● Task to complete
Every line below that contains "first" is to be copied.
** Opening The data block **
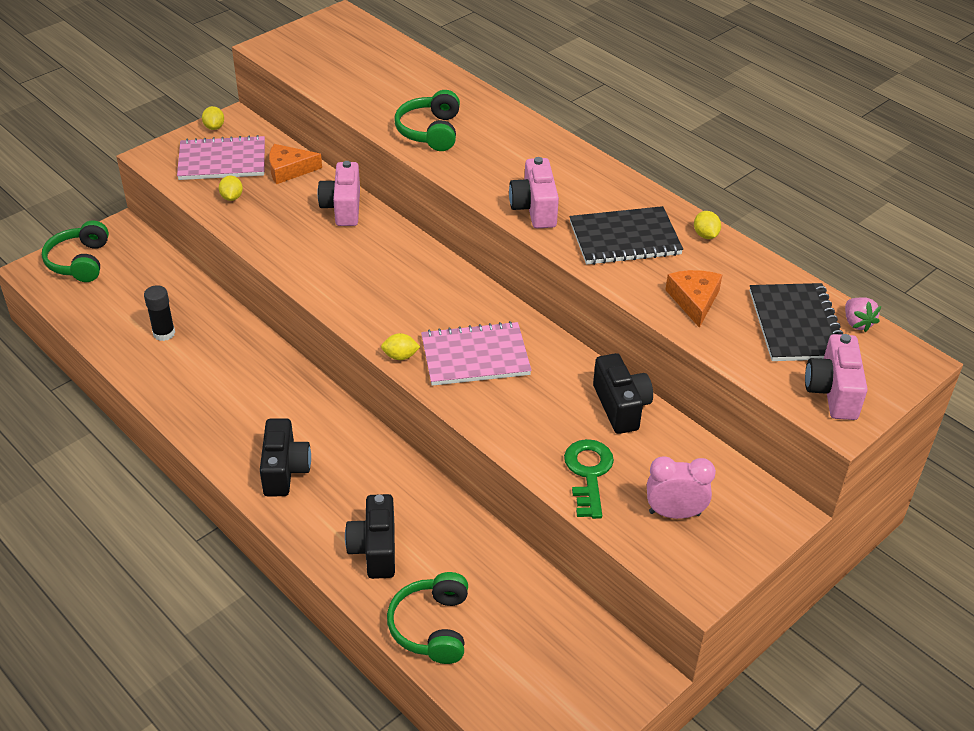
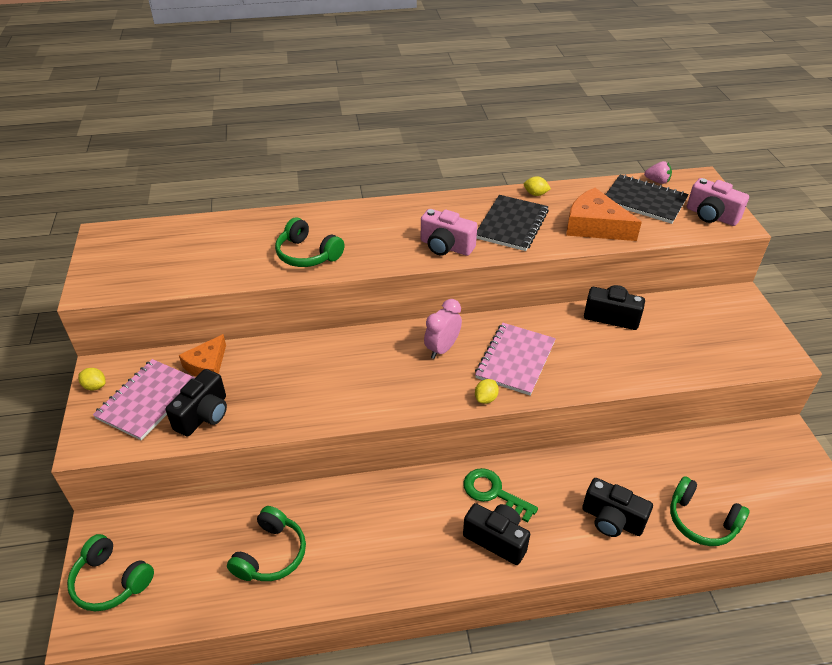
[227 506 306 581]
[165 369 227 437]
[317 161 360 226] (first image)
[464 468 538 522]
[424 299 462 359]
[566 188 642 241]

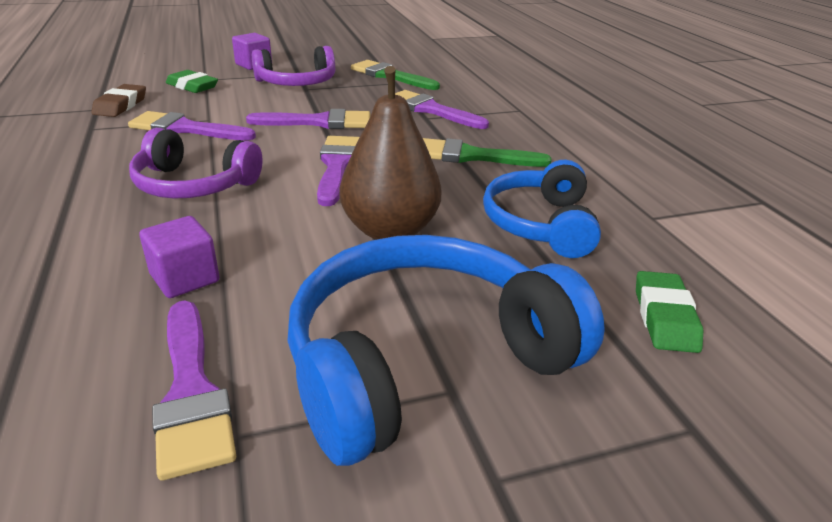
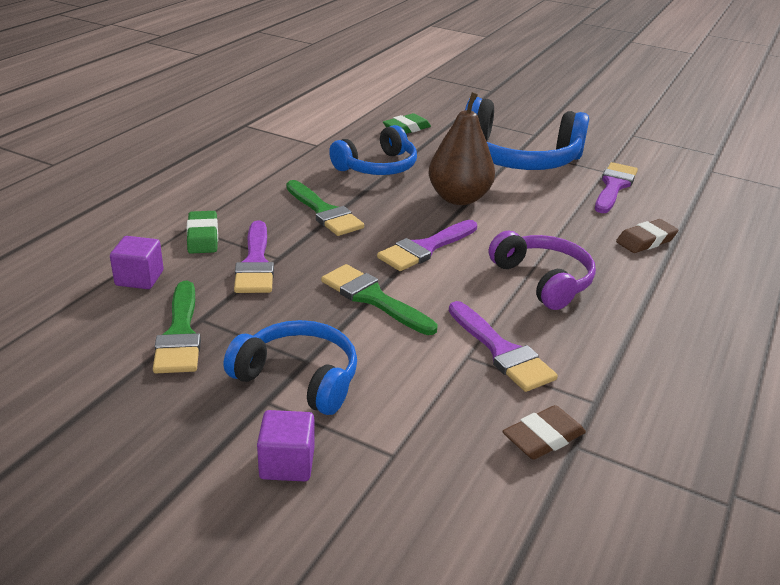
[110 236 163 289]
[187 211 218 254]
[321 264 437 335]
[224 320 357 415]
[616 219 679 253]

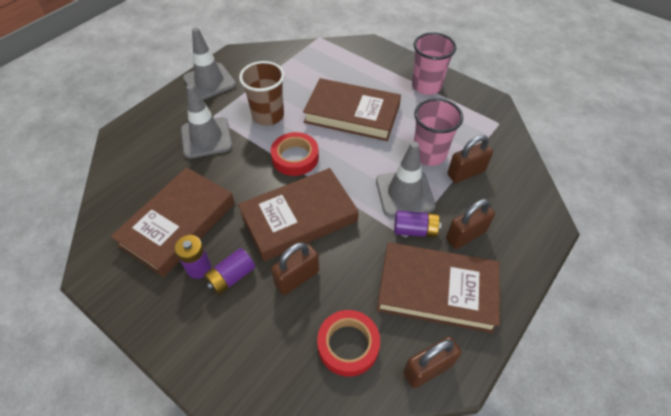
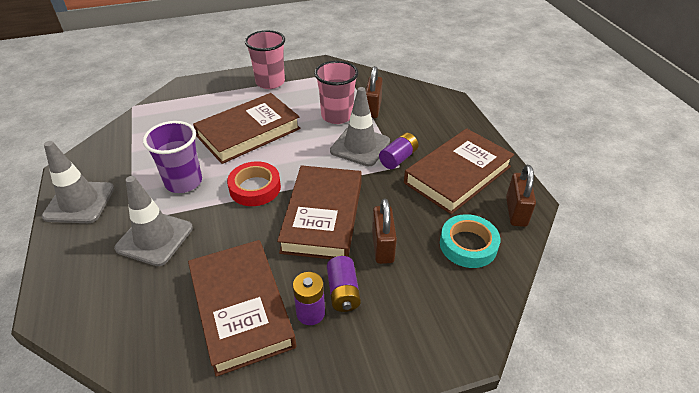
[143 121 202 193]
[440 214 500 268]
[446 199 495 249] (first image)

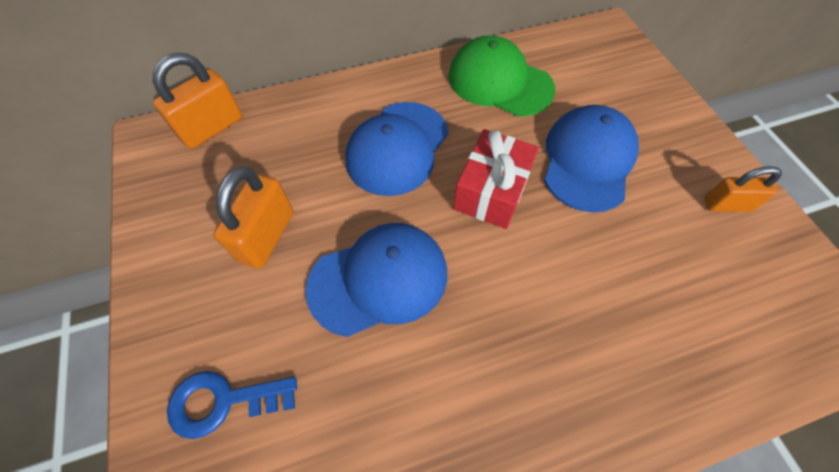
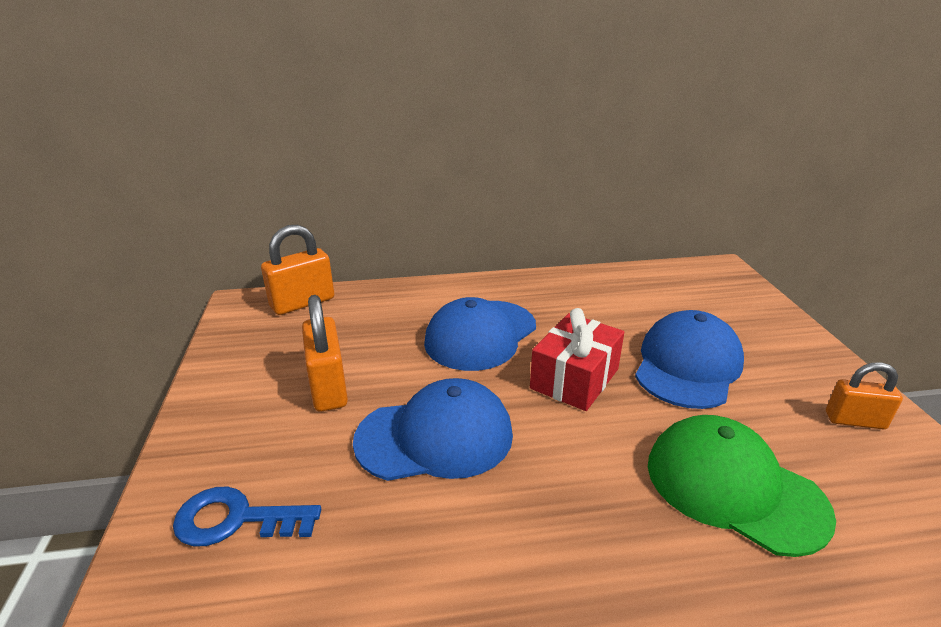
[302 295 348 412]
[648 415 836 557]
** Closing The data block **
● Response to the exercise
[317 161 360 226] (first image)
[446 199 495 249] (first image)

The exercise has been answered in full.